== Provided records ==
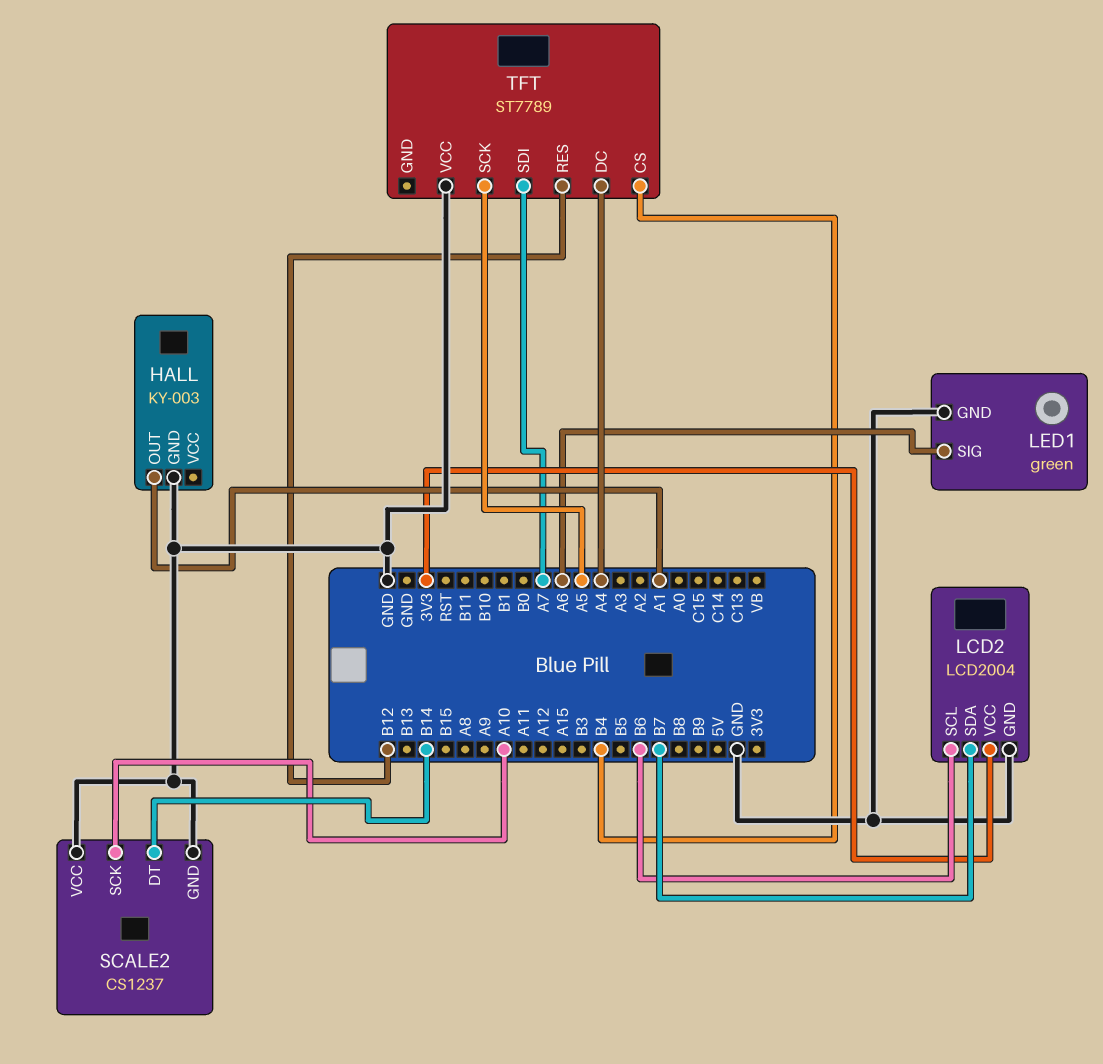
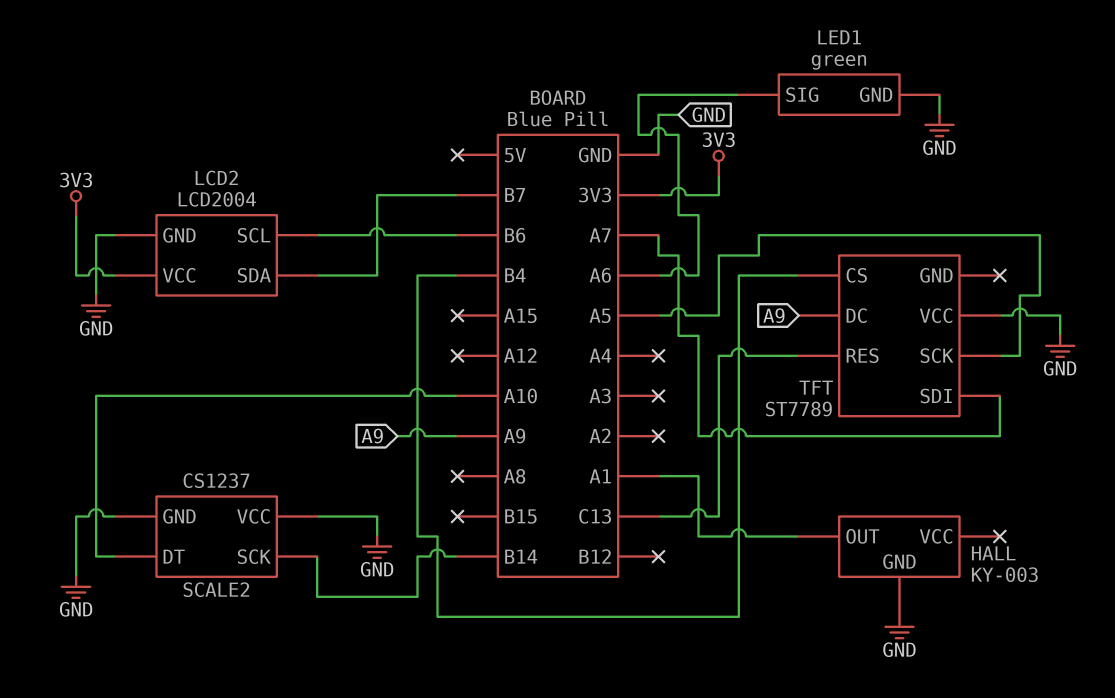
SCALE2 pin DT: B14 -> A10
SCALE2 pin SCK: A10 -> B14
TFT pin DC: A4 -> A9
TFT pin RES: B12 -> C13

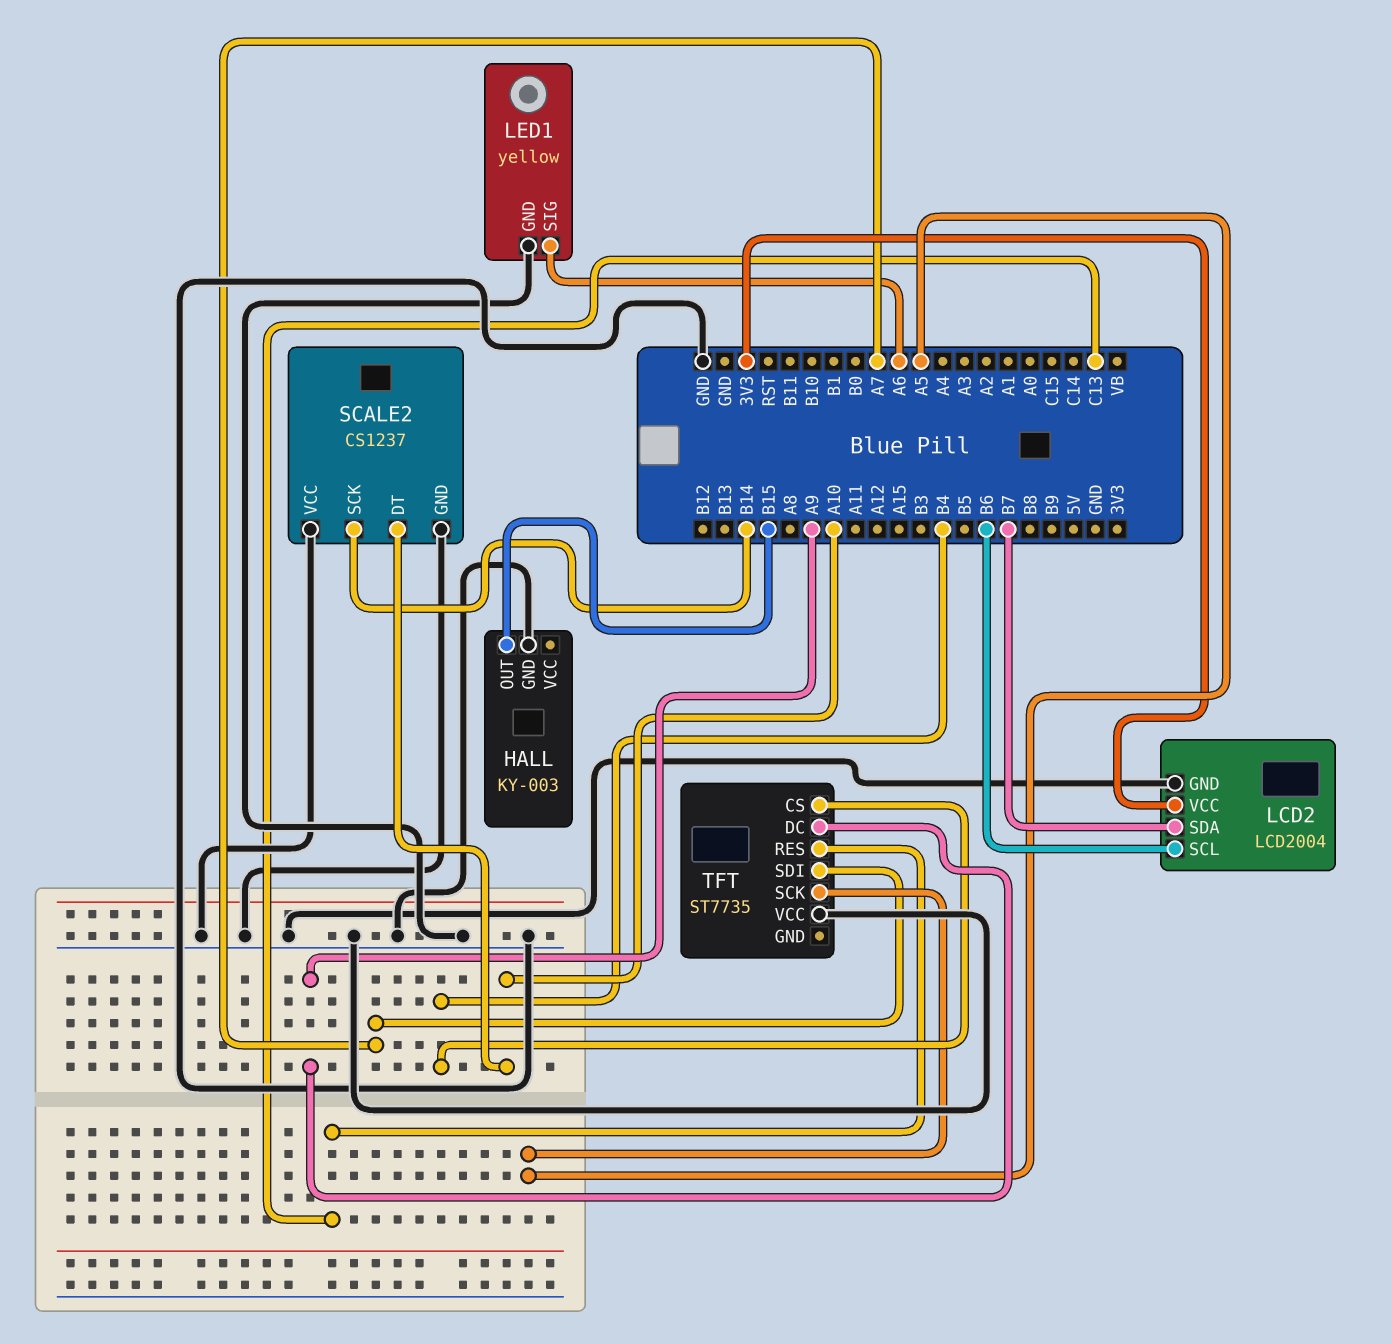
HALL pin OUT: A1 -> B15
LED1: green -> yellow
TFT: ST7789 -> ST7735

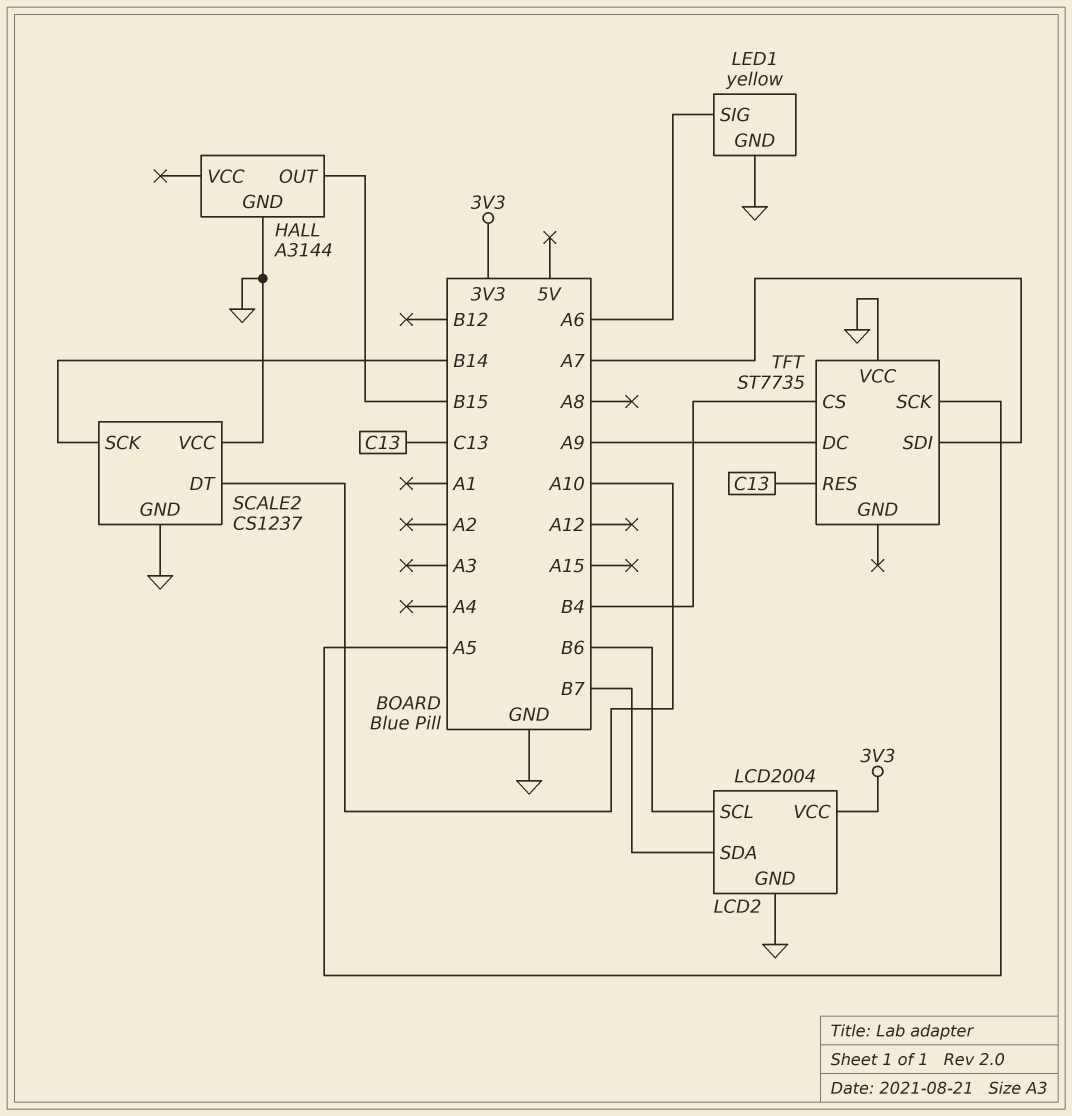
HALL: KY-003 -> A3144

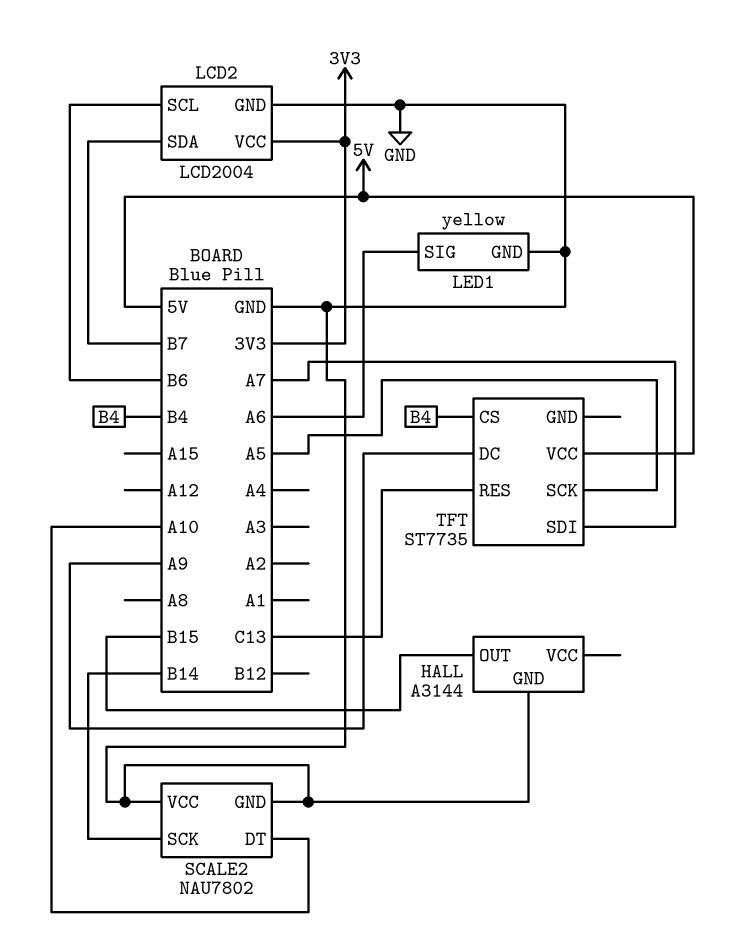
SCALE2: CS1237 -> NAU7802
TFT pin VCC: GND -> 5V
===
Pictures are not part of the copy; retype all the other material exactly.

[Response to this exercise]
SCALE2 pin DT: B14 -> A10
SCALE2 pin SCK: A10 -> B14
TFT pin DC: A4 -> A9
TFT pin RES: B12 -> C13

HALL pin OUT: A1 -> B15
LED1: green -> yellow
TFT: ST7789 -> ST7735

HALL: KY-003 -> A3144

SCALE2: CS1237 -> NAU7802
TFT pin VCC: GND -> 5V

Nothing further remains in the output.